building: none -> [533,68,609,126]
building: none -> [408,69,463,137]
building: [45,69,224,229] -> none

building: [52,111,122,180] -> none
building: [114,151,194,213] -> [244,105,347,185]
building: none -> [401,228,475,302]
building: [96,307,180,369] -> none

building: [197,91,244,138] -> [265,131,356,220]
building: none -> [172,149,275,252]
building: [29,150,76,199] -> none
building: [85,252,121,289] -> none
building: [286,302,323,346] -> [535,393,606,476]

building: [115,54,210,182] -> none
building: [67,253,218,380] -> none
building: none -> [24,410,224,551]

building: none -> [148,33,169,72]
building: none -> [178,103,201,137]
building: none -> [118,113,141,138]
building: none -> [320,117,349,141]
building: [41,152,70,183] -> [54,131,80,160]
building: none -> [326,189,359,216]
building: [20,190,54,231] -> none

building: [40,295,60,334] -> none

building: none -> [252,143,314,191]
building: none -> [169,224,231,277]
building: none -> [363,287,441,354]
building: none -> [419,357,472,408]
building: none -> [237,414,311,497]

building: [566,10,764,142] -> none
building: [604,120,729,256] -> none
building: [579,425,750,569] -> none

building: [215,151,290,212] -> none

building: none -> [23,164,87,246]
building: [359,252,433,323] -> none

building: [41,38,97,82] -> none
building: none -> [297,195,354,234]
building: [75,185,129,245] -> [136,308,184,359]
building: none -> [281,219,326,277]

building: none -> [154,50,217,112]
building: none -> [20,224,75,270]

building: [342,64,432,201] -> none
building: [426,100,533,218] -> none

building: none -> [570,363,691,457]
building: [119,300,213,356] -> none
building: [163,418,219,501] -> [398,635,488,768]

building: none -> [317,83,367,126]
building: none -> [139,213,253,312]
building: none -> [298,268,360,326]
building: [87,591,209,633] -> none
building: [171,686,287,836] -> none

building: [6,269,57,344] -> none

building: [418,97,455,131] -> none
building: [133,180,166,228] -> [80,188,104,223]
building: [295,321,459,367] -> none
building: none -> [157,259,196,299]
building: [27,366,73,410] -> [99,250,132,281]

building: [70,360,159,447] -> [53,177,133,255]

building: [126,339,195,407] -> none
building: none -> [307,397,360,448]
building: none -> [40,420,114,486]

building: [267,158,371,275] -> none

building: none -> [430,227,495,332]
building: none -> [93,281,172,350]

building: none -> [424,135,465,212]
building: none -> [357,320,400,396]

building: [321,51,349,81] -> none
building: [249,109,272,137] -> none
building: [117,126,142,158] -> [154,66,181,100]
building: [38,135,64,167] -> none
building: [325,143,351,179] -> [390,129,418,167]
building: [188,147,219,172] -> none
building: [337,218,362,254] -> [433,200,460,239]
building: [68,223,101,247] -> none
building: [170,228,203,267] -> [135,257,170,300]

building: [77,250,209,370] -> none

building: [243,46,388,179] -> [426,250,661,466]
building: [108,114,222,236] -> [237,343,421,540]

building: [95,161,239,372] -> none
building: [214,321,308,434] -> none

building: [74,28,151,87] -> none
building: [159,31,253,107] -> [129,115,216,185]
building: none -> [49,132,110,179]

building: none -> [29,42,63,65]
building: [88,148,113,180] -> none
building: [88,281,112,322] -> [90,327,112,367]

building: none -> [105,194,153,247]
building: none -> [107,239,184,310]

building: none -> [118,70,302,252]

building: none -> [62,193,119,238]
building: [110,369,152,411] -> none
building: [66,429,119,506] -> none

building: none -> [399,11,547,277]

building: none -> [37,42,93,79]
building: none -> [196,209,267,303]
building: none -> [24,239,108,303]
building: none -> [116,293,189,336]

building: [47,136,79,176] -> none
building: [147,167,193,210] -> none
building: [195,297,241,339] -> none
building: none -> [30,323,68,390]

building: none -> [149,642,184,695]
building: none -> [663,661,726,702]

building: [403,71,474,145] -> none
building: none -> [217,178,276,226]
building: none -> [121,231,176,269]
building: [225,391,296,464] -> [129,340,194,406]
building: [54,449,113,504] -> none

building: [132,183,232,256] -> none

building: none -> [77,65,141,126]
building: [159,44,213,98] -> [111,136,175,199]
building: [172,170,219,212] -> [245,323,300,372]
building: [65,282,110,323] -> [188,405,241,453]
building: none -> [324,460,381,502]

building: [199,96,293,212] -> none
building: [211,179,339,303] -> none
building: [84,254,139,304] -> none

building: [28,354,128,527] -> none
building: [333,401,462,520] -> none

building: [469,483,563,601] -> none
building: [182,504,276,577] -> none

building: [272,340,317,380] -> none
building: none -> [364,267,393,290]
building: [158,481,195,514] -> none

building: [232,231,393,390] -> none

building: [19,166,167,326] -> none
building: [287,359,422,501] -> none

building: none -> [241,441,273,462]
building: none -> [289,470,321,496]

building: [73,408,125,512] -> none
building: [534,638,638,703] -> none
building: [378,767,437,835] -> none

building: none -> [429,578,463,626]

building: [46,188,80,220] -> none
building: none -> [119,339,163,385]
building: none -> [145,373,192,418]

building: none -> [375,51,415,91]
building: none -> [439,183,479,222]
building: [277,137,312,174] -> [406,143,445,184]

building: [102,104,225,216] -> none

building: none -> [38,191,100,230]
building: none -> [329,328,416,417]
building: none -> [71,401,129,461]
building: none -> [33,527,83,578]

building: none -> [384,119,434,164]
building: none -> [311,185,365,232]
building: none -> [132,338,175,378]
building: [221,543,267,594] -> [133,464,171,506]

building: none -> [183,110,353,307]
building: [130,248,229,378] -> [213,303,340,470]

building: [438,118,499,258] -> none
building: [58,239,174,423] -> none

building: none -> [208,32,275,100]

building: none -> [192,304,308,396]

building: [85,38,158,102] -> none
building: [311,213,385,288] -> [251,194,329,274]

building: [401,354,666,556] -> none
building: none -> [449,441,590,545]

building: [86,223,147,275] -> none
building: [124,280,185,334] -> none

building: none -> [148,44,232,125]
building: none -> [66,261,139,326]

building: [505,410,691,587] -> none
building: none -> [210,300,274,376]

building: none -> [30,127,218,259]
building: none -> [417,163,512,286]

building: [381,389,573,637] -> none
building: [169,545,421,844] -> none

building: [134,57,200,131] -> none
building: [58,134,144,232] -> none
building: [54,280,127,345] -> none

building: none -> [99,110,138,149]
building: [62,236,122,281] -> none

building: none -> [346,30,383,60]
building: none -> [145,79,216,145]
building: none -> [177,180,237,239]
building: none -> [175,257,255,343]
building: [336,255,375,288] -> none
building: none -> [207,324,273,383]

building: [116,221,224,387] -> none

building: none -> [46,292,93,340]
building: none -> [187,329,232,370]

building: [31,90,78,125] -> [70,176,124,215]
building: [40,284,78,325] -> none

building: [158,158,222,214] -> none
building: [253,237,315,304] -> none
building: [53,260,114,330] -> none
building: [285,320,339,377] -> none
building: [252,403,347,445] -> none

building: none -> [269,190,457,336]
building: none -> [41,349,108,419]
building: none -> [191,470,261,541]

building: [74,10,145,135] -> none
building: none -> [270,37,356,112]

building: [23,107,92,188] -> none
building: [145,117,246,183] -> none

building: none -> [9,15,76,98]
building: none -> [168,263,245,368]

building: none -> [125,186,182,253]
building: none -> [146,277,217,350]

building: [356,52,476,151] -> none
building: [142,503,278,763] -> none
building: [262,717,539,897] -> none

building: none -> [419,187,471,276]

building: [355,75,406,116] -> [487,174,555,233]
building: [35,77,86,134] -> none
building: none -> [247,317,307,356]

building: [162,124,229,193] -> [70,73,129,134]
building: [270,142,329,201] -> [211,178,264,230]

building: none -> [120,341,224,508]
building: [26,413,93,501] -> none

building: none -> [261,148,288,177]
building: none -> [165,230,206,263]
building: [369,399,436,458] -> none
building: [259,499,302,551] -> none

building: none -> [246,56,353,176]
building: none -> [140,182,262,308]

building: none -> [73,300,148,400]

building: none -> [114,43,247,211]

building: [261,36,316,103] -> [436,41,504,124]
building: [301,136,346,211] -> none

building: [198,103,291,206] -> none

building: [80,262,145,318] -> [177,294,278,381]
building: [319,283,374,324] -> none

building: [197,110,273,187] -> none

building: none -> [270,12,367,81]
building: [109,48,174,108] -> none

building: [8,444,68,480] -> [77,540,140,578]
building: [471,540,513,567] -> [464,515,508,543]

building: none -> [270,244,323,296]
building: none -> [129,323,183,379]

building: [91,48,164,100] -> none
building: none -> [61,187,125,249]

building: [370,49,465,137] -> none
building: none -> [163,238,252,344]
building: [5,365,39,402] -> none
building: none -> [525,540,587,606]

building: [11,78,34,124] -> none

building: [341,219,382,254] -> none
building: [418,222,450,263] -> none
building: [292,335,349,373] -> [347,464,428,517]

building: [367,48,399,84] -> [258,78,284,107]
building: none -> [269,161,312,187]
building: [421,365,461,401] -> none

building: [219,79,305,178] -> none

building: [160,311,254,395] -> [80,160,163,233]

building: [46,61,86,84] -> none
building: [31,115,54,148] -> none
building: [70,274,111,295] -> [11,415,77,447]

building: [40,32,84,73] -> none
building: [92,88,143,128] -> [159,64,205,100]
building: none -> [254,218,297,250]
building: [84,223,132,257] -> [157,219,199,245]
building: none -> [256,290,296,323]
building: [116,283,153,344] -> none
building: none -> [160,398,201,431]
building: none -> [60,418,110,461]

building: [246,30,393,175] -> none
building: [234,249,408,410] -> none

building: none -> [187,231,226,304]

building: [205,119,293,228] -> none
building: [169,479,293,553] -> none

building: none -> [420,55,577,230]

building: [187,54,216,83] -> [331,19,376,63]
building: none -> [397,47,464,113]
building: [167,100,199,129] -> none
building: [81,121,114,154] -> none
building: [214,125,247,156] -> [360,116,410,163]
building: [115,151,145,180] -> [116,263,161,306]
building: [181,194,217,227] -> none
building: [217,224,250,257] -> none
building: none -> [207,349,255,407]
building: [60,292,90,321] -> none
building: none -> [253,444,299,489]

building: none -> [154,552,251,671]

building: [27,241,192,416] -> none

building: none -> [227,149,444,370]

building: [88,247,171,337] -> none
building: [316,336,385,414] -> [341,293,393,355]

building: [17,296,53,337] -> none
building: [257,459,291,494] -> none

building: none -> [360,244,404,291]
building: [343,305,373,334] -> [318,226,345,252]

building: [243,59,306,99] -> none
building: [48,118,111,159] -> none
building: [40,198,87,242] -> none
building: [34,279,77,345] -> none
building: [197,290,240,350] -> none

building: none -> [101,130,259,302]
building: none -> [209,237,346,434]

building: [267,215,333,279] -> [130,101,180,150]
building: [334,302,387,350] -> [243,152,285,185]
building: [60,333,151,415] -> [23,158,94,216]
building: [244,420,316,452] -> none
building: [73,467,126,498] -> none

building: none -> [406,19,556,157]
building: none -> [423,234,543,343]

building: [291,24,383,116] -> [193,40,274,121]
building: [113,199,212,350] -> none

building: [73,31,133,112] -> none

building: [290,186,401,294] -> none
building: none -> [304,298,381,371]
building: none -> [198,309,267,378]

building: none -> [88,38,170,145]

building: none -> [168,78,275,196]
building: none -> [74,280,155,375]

Problem requirements - Each line from the top of the records through the one with "building: [197,91,244,138] ->" should be returned exactly. Leave out everything else.

Exercise result -
building: none -> [533,68,609,126]
building: none -> [408,69,463,137]
building: [45,69,224,229] -> none

building: [52,111,122,180] -> none
building: [114,151,194,213] -> [244,105,347,185]
building: none -> [401,228,475,302]
building: [96,307,180,369] -> none

building: [197,91,244,138] -> [265,131,356,220]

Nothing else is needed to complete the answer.